[Object state comparisons]
• • • •

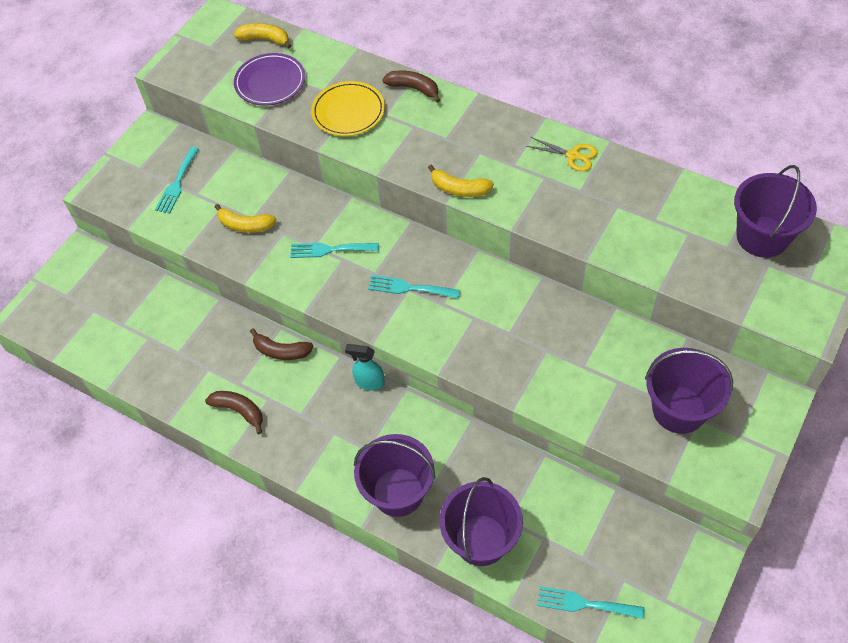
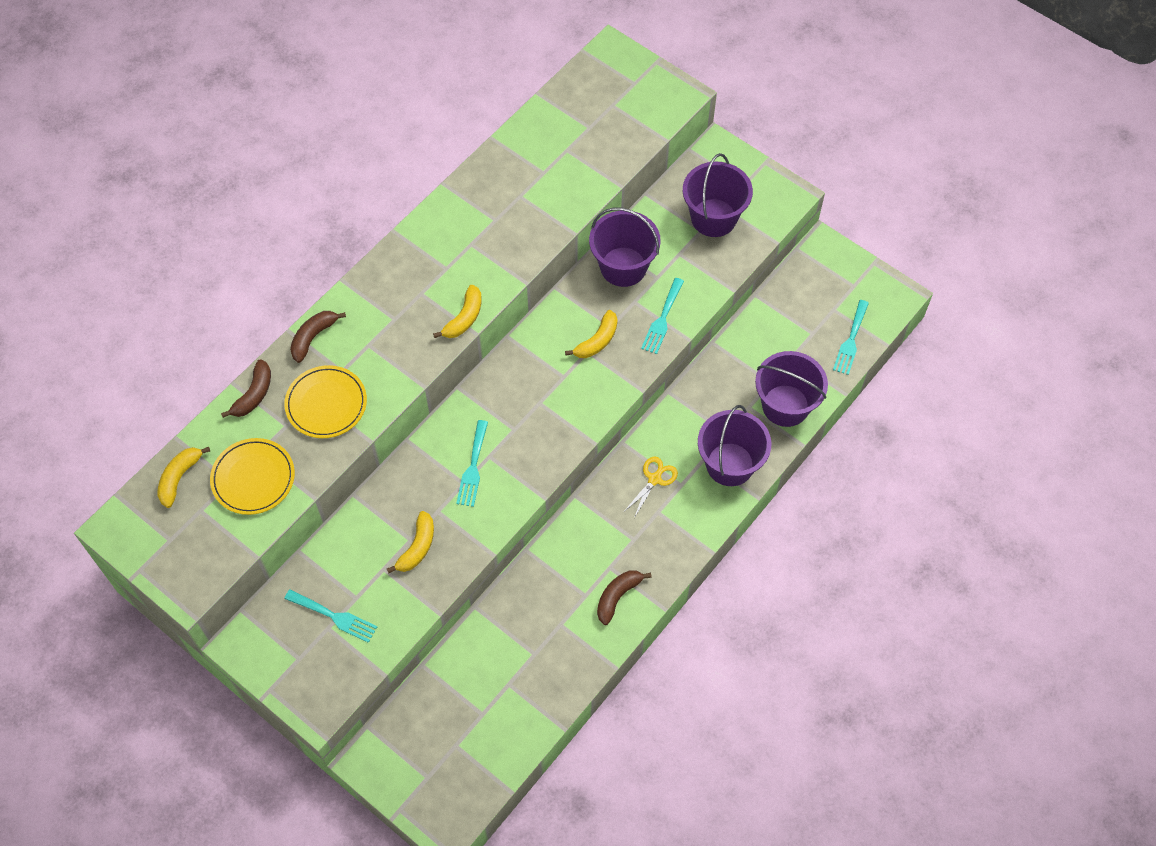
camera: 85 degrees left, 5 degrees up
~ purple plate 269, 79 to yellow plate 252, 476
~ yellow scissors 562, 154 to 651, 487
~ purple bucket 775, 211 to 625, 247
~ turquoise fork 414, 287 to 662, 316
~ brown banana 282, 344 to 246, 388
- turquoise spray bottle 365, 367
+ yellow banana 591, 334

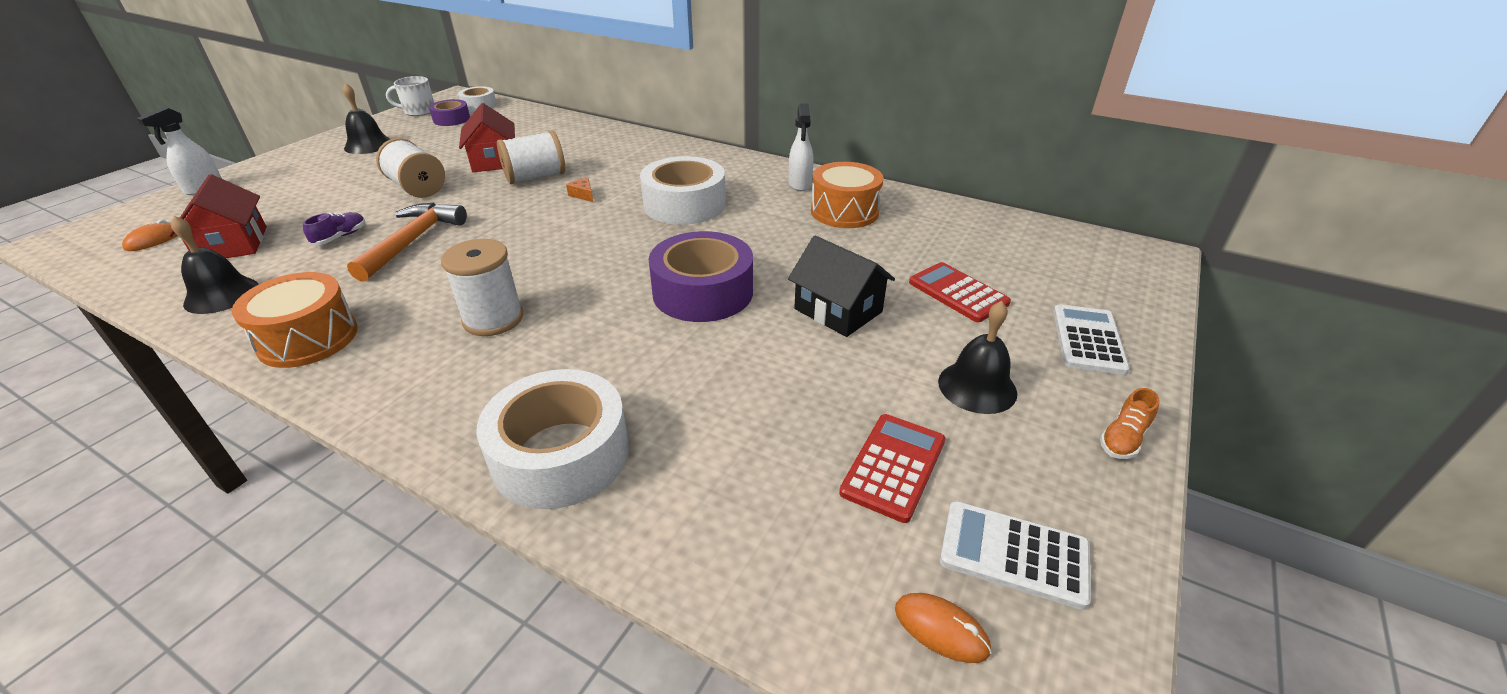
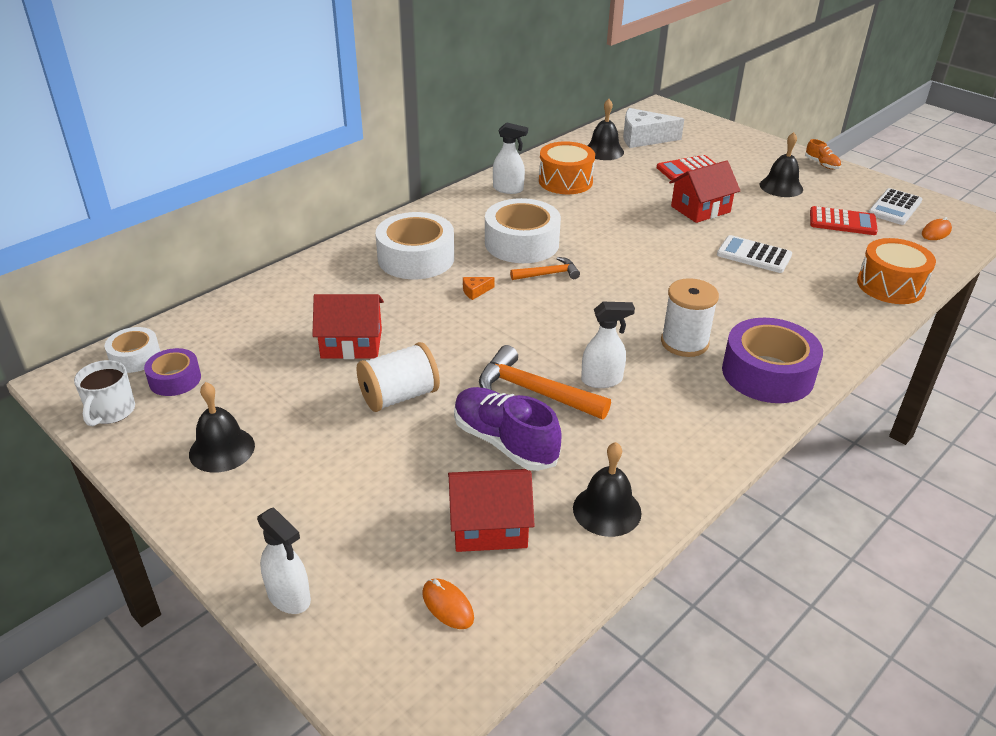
camera: 75 degrees left, 0 degrees up
- white spool 531, 157
~ purple shoe 334, 228 = 508, 429 x2.03
~ purple tape 701, 276 to 772, 360
~ black house 841, 286 to red house 704, 191
~ orange drum 295, 320 to 896, 271
~ white calculator 1091, 339 to 754, 254
~ white tape 553, 439 to 414, 245
~ red calculator 892, 468 = 844, 220 150 degrees clockwise
+ black bell 605, 129
+ white cheese 653, 128
+ orange hammer 545, 268
+ white spray bottle 608, 345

• • • •

> **Assigned task**
The lines to return are those in the records above that hold the word "turquoise".

> **Written answer**
~ turquoise fork 414, 287 to 662, 316
- turquoise spray bottle 365, 367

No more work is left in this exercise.